• Given exercise: How many lines in the records below contain the string "right", with case counting? Reply with the number only.

• Data excerpts:
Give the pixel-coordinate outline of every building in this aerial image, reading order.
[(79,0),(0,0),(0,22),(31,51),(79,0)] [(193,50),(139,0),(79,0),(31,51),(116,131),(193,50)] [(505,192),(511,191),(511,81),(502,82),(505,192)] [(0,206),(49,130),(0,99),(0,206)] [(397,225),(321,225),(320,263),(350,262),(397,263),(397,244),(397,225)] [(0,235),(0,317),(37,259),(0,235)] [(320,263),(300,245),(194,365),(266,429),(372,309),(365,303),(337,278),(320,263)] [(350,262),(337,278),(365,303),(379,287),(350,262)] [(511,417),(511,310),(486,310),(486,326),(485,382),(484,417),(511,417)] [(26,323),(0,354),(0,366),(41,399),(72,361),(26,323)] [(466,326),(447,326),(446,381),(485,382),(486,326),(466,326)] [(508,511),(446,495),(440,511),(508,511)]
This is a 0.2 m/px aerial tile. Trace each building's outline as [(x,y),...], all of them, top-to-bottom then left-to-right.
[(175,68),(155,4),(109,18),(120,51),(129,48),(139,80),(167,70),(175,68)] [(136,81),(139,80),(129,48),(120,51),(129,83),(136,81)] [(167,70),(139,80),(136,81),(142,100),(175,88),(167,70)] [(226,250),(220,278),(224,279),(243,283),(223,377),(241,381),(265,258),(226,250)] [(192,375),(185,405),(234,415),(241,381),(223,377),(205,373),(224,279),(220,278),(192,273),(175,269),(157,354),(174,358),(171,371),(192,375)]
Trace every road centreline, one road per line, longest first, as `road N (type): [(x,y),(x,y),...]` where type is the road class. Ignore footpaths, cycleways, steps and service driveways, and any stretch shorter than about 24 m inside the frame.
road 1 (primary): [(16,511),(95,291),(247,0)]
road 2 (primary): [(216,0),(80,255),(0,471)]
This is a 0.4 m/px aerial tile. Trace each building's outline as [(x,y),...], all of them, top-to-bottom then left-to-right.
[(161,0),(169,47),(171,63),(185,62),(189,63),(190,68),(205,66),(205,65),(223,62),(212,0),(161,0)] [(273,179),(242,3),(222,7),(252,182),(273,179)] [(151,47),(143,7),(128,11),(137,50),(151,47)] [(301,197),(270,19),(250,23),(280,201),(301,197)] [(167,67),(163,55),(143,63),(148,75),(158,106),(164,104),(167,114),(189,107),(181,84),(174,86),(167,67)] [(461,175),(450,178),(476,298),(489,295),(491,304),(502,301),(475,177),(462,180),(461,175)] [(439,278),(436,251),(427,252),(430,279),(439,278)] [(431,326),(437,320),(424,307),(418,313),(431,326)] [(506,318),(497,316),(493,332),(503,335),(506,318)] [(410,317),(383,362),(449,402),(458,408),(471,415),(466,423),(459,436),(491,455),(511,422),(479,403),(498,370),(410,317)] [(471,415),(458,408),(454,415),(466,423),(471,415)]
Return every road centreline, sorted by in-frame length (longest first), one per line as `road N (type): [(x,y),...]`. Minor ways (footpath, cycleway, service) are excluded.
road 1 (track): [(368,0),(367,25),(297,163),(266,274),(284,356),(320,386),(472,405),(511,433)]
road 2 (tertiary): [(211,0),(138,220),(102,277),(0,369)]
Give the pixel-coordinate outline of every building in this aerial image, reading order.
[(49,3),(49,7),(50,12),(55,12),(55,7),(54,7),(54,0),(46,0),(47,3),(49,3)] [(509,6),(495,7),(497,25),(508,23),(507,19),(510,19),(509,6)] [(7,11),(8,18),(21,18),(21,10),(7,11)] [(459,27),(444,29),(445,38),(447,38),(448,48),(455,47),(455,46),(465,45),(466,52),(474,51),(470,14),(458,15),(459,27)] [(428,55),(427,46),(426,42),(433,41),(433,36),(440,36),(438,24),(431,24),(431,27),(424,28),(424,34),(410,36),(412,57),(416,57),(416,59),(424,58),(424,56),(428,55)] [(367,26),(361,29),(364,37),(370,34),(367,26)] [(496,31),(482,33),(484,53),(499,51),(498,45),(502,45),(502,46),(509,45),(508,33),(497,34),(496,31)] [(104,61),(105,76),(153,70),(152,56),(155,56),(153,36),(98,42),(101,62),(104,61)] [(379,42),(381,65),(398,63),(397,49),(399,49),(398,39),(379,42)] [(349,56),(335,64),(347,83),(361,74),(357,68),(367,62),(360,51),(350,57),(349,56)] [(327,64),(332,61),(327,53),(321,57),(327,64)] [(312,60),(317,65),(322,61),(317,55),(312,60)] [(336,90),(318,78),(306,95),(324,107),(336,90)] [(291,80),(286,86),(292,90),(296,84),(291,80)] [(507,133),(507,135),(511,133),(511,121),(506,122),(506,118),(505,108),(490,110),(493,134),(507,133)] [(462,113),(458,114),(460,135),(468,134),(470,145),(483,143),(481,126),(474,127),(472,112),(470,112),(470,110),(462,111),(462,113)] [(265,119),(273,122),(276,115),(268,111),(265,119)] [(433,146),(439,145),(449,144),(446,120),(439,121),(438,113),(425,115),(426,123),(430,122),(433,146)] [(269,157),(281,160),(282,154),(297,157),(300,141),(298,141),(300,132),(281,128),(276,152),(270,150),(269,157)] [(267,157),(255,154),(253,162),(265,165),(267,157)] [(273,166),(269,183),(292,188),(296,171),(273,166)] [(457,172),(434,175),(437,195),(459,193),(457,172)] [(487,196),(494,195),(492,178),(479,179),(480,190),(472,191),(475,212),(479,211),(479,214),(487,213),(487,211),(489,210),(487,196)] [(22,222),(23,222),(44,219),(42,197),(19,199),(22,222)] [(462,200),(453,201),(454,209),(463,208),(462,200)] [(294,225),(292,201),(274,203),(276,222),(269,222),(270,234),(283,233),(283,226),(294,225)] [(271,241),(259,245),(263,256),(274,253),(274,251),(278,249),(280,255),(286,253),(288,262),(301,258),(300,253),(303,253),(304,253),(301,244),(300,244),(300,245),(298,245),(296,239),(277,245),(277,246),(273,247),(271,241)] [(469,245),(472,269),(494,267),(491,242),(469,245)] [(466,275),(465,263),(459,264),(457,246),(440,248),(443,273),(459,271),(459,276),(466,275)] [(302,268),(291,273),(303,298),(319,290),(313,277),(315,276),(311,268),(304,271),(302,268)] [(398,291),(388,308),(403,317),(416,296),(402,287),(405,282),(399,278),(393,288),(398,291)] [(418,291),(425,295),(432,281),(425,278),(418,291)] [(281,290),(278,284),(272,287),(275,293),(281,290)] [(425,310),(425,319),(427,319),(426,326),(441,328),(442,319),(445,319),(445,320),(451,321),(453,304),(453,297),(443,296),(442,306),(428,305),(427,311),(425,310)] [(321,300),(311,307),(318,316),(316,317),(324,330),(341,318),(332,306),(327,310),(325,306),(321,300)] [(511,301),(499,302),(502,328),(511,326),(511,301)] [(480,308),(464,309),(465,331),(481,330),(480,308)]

• Exercise result: 2